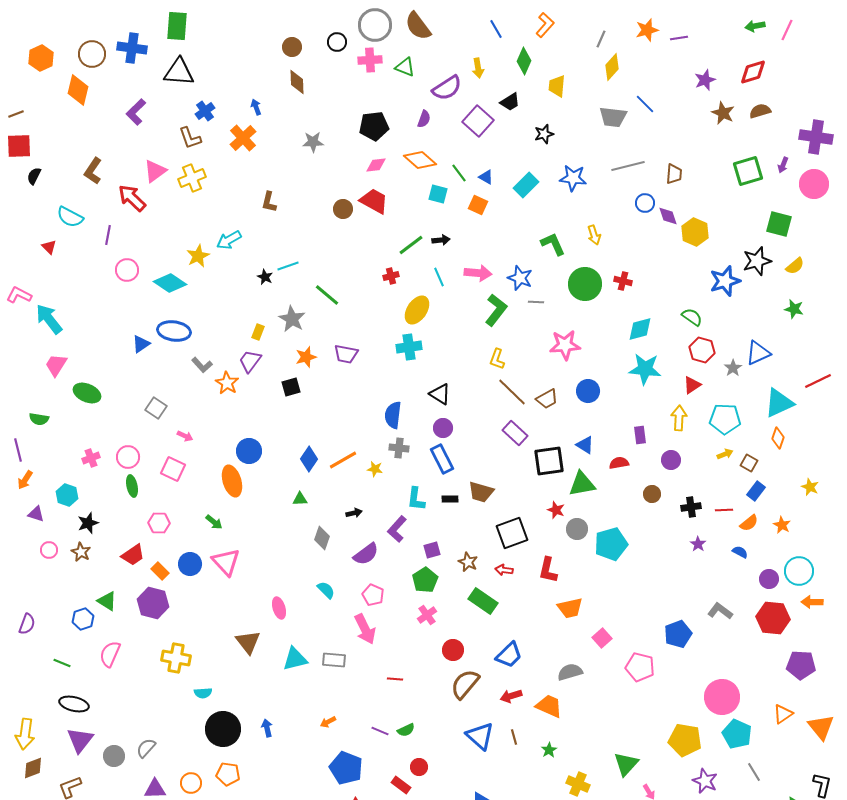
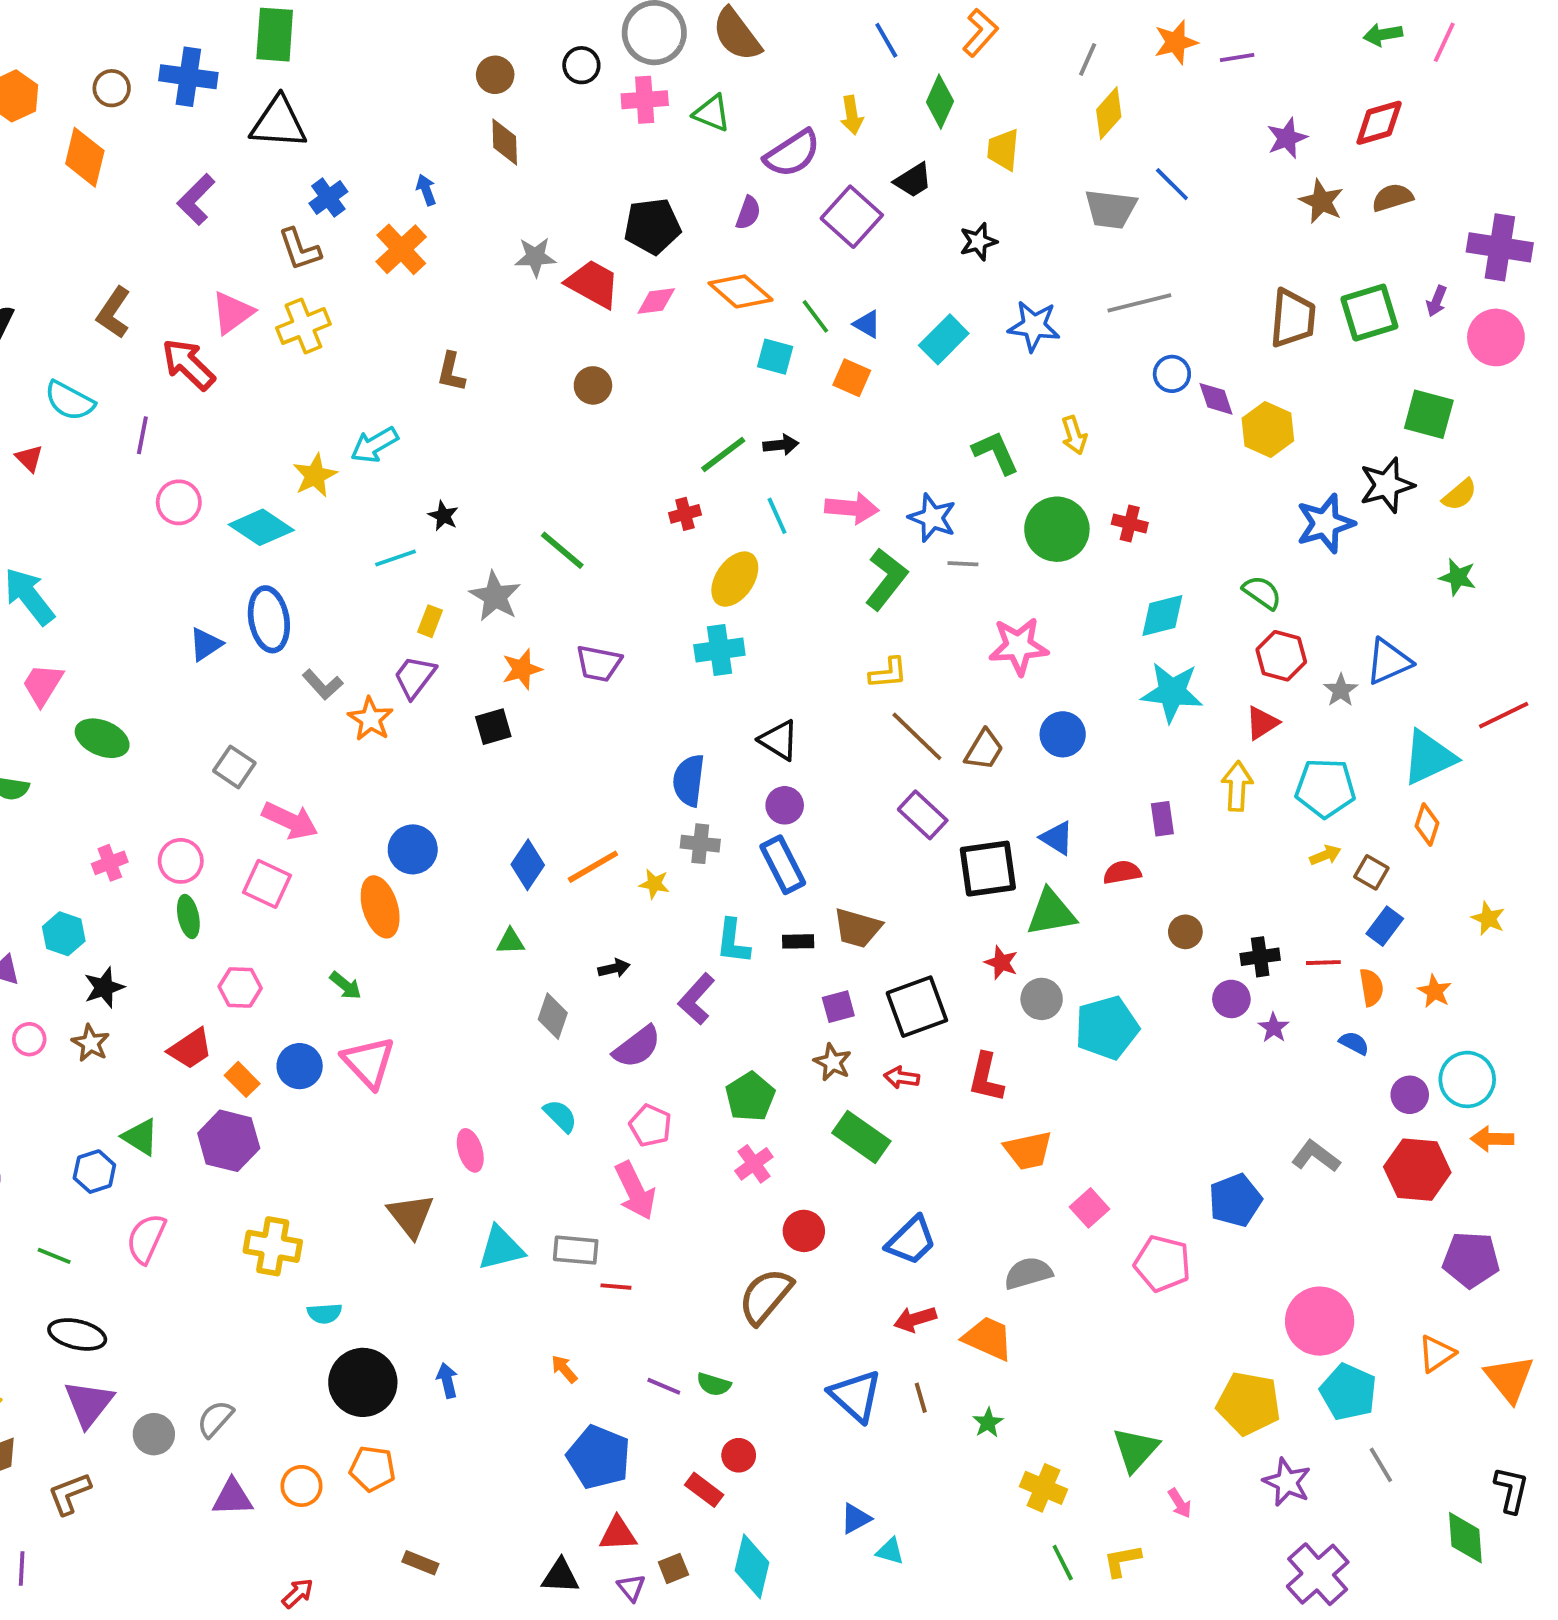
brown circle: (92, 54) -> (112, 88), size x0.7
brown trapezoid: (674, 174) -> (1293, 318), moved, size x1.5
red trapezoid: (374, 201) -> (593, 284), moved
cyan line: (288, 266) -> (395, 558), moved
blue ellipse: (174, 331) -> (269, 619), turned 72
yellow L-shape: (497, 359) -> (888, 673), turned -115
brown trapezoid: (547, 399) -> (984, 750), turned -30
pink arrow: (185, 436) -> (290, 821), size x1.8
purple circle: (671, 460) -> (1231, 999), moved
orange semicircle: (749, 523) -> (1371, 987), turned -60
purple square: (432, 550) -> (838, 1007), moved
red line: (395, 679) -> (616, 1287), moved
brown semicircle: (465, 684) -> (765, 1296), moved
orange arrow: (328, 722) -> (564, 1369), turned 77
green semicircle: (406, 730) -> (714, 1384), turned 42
* * *
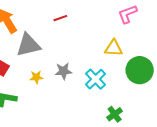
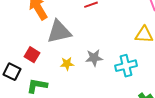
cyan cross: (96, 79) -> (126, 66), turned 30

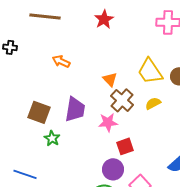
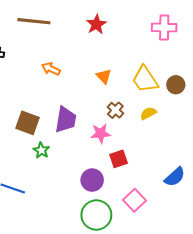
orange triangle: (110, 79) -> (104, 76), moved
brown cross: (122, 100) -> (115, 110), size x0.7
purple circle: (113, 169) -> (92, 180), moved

:: Activity ::
Word for word, restate the lines of the data above that fall between the line holding "purple circle: (671, 460)" and the line holding "green semicircle: (406, 730)", inclusive, and no other lines.

:: Exercise solution ::
purple circle: (671, 460) -> (1231, 999), moved
orange semicircle: (749, 523) -> (1371, 987), turned -60
purple square: (432, 550) -> (838, 1007), moved
red line: (395, 679) -> (616, 1287), moved
brown semicircle: (465, 684) -> (765, 1296), moved
orange arrow: (328, 722) -> (564, 1369), turned 77
green semicircle: (406, 730) -> (714, 1384), turned 42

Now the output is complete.